▶ **Prompt**
Exclude the pictures, then quote exactly the lines from the one holding "V2: AC 1V (GND, NET1)" through the last line of the records.

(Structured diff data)

————————

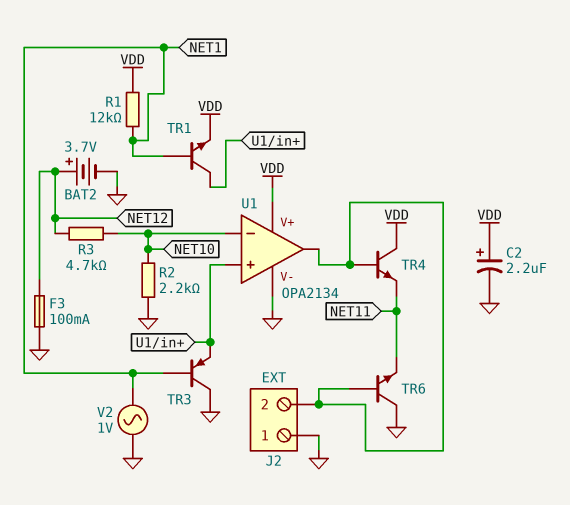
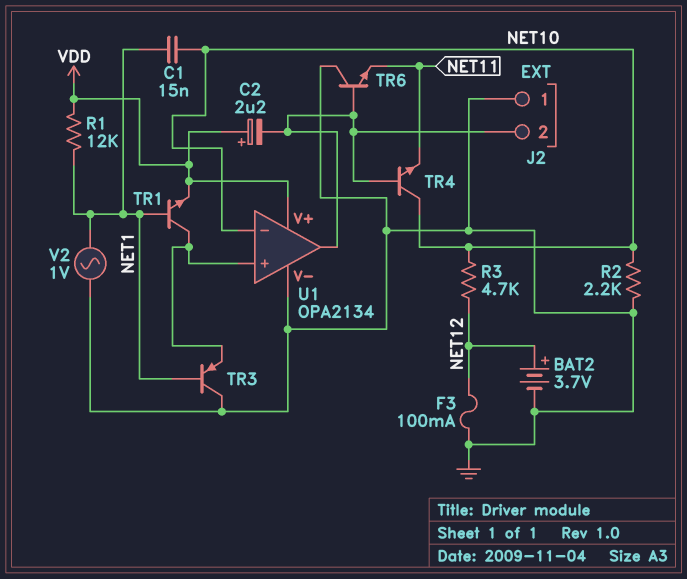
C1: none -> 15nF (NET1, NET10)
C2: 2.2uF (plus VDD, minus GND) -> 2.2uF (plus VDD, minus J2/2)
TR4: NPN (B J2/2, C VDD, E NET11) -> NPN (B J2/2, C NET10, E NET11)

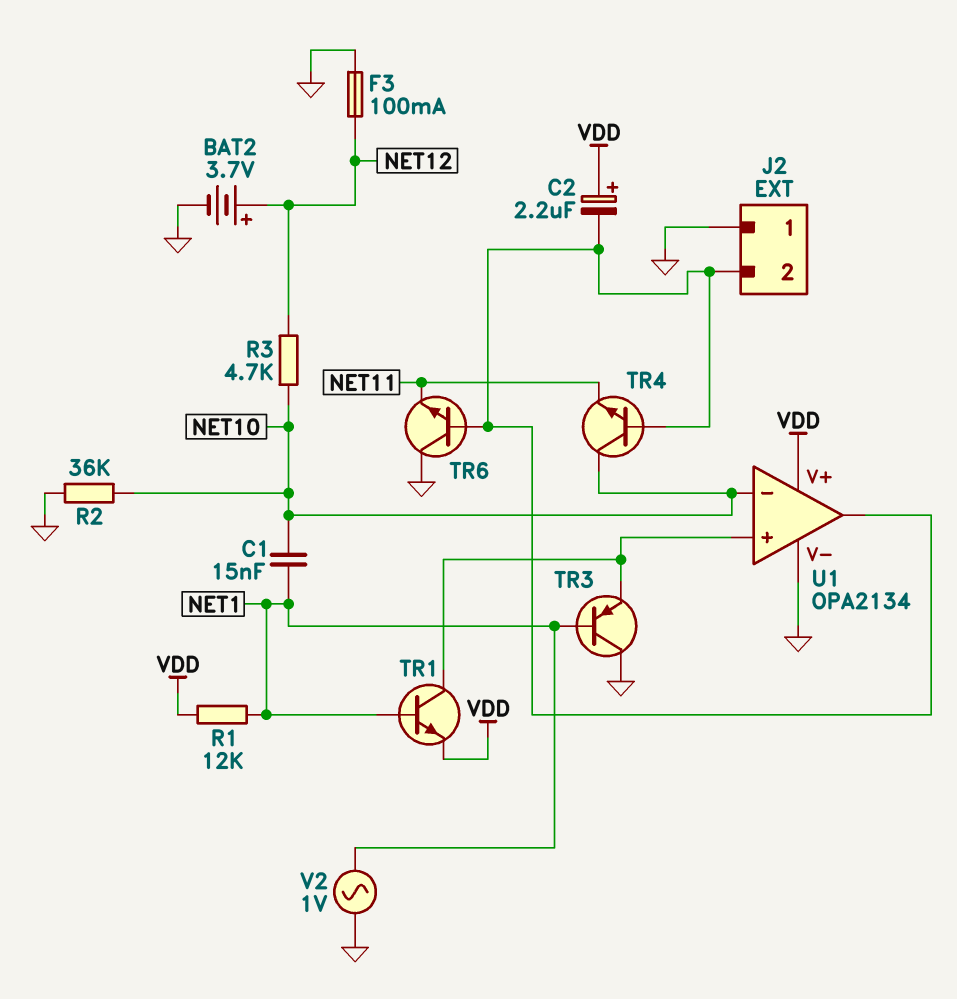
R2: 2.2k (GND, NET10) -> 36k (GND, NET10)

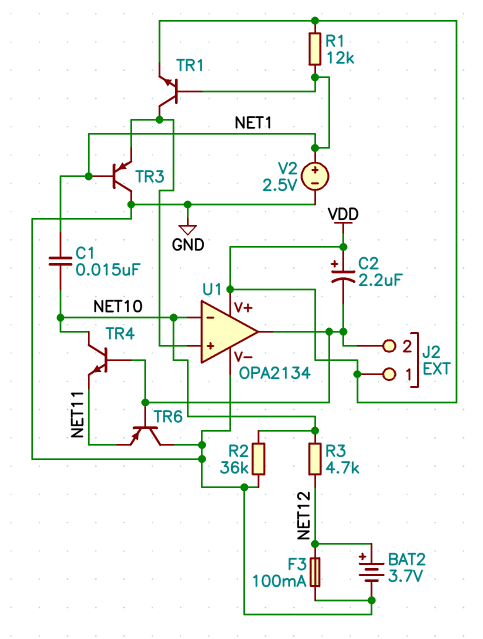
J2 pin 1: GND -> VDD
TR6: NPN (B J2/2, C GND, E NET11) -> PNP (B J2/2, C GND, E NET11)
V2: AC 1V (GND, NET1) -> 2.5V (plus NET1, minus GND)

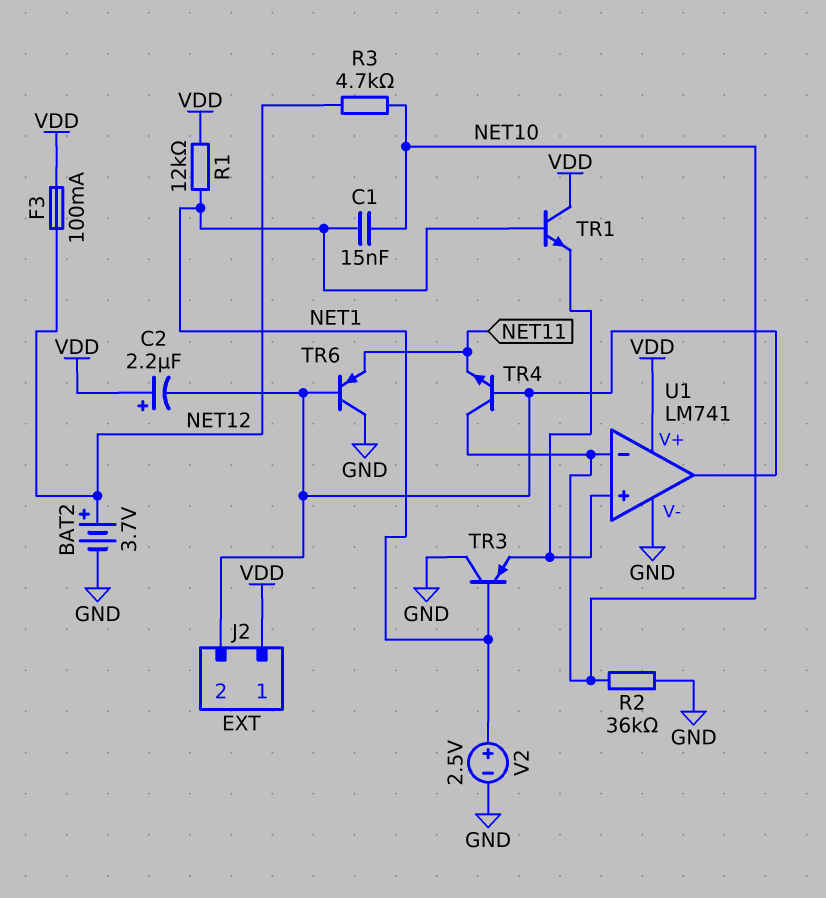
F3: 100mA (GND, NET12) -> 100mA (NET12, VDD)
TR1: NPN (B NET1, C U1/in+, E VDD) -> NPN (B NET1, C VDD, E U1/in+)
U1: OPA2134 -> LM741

————————

▶ **Exercise response**
V2: AC 1V (GND, NET1) -> 2.5V (plus NET1, minus GND)

F3: 100mA (GND, NET12) -> 100mA (NET12, VDD)
TR1: NPN (B NET1, C U1/in+, E VDD) -> NPN (B NET1, C VDD, E U1/in+)
U1: OPA2134 -> LM741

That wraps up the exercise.